■ Directions for this task ■
Rewrite the rows from the first line through the line containing "road 2 (track): [(142,0),(0,84)]", inclusive, replacing "footpaths" with "sidewalks" and changing nothing else. Give back only those lines.

■ Working data ■
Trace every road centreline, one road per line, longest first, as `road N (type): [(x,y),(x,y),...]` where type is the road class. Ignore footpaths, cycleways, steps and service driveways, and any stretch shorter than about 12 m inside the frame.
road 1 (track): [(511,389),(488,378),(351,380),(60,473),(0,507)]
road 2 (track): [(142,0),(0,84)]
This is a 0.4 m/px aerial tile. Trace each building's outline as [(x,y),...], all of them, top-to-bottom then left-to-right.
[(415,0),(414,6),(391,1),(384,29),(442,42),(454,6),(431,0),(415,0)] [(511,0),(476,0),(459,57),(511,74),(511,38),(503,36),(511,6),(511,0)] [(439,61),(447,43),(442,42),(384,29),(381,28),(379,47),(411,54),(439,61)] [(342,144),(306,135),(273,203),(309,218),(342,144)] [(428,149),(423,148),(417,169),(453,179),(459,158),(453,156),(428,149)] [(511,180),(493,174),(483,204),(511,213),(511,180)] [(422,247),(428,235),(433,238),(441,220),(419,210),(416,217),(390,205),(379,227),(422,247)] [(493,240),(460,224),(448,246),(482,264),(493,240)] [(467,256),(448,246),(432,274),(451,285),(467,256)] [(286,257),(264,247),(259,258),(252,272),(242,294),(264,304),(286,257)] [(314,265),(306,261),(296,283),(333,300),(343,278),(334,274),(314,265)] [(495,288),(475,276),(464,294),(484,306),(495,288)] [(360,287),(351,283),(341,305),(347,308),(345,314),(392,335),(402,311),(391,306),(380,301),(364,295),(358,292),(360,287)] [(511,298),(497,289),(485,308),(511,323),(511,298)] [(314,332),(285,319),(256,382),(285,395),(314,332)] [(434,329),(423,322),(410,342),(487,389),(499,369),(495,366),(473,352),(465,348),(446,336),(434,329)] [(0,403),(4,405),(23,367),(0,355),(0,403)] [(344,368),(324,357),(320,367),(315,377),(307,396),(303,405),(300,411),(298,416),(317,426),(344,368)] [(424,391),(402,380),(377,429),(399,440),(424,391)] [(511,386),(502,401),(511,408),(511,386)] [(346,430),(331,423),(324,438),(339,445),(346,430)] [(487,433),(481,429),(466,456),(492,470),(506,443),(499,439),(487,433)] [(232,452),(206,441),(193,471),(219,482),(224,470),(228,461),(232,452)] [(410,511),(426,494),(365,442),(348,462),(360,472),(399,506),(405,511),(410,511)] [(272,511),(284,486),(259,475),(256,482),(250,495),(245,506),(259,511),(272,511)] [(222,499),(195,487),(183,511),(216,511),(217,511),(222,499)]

■ The completed task ■
Trace every road centreline, one road per line, longest first, as `road N (type): [(x,y),(x,y),...]` where type is the road class. Ignore sidewalks, cycleways, steps and service driveways, and any stretch shorter than about 12 m inside the frame.
road 1 (track): [(511,389),(488,378),(351,380),(60,473),(0,507)]
road 2 (track): [(142,0),(0,84)]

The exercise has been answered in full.